Information supplied >>
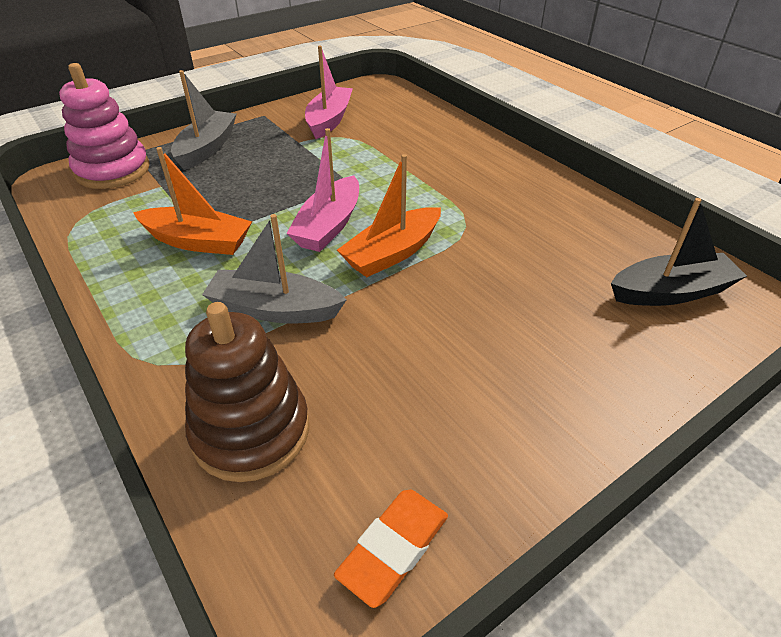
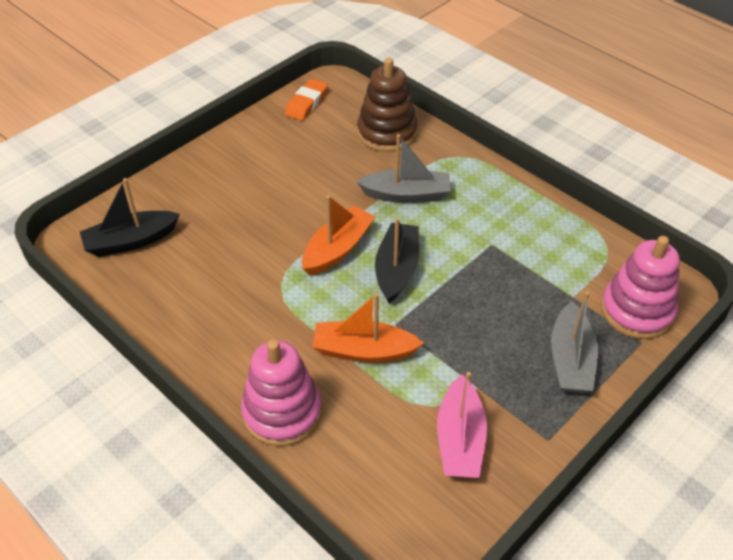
camera: 170 degrees right, 5 degrees up
(198, 241) = (494, 240): orange boat -> orange boat (364, 351)
(329, 226) = (397, 269): pink boat -> black boat
(467, 143) = (282, 412): none -> pink stacking toy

Aim of the exercise >> Copy all the lines of data exactly as they appear, dropping any images.

Task solution >>
camera: 170 degrees right, 5 degrees up
(198, 241) = (494, 240): orange boat -> orange boat (364, 351)
(329, 226) = (397, 269): pink boat -> black boat
(467, 143) = (282, 412): none -> pink stacking toy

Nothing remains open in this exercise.